WHAT TO PRODUCE: For each entry, output its words exactly and leave any picture behind.

DATA TO EXAMINE:
---
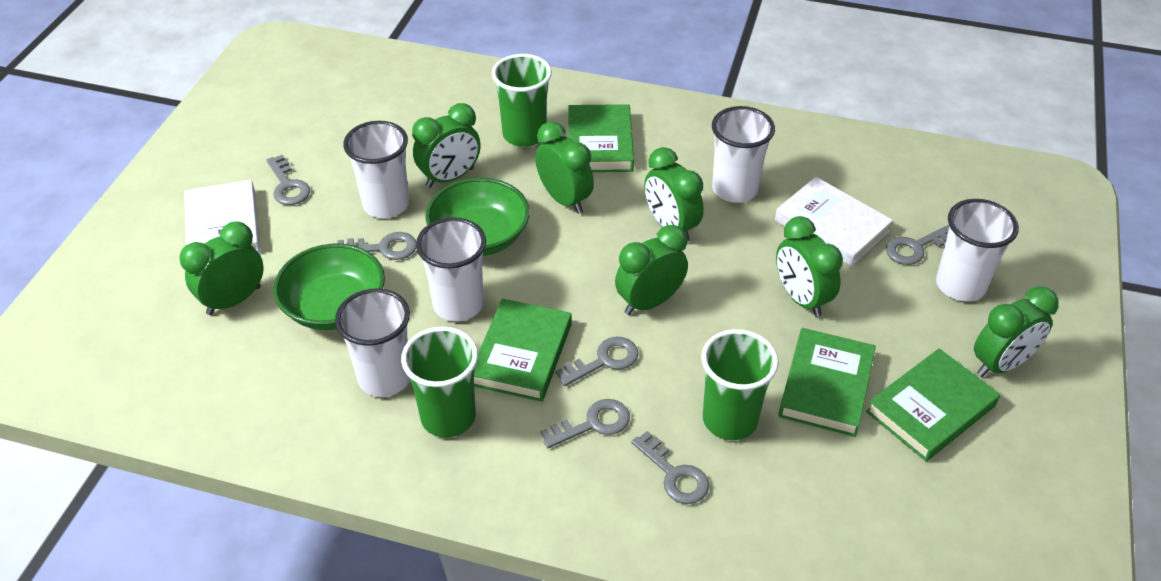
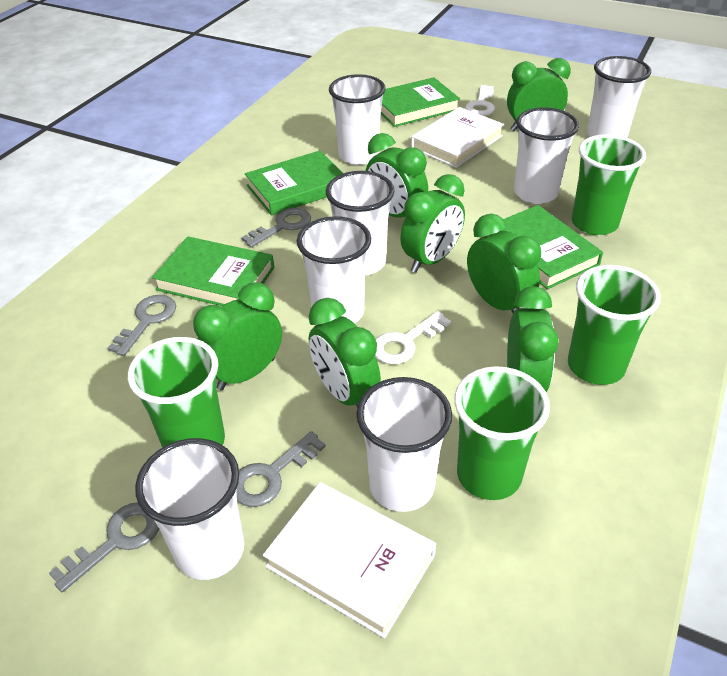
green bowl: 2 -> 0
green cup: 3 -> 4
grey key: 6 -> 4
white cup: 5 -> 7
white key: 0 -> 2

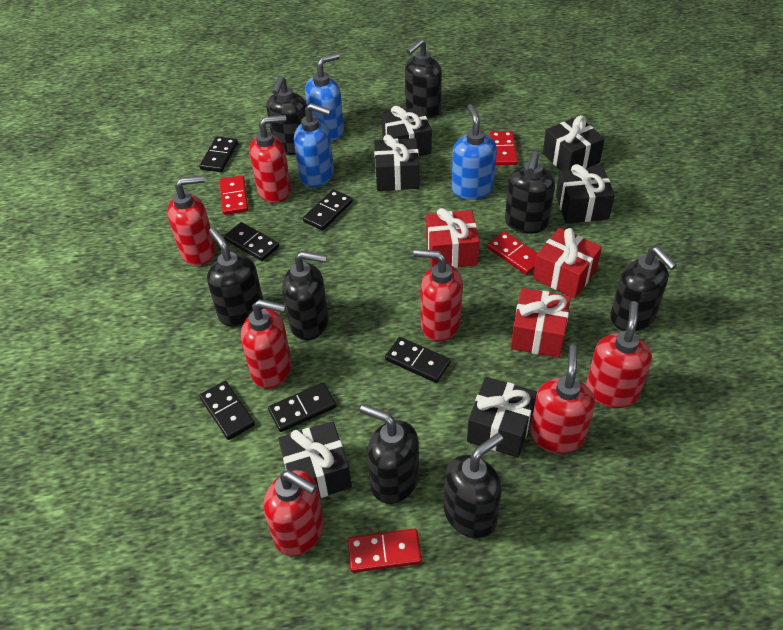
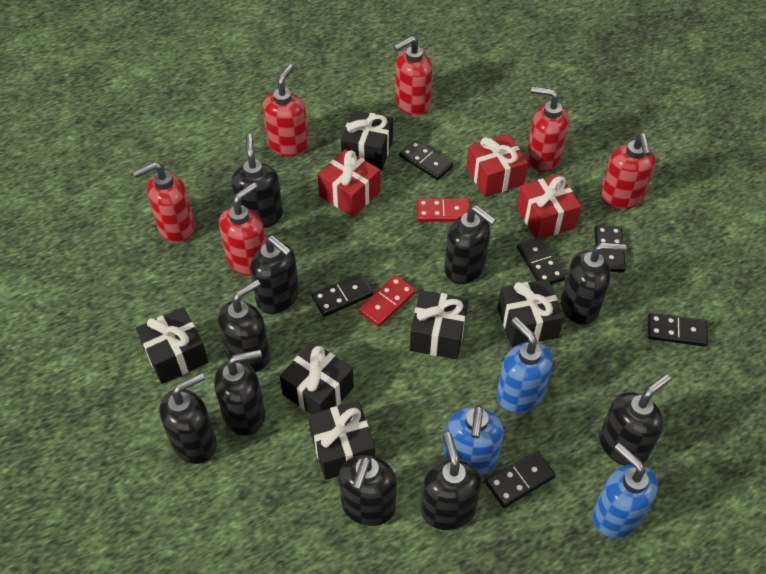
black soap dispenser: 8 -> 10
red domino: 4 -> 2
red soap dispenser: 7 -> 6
---
YOUR RESPONSE:
green bowl: 2 -> 0
green cup: 3 -> 4
grey key: 6 -> 4
white cup: 5 -> 7
white key: 0 -> 2

black soap dispenser: 8 -> 10
red domino: 4 -> 2
red soap dispenser: 7 -> 6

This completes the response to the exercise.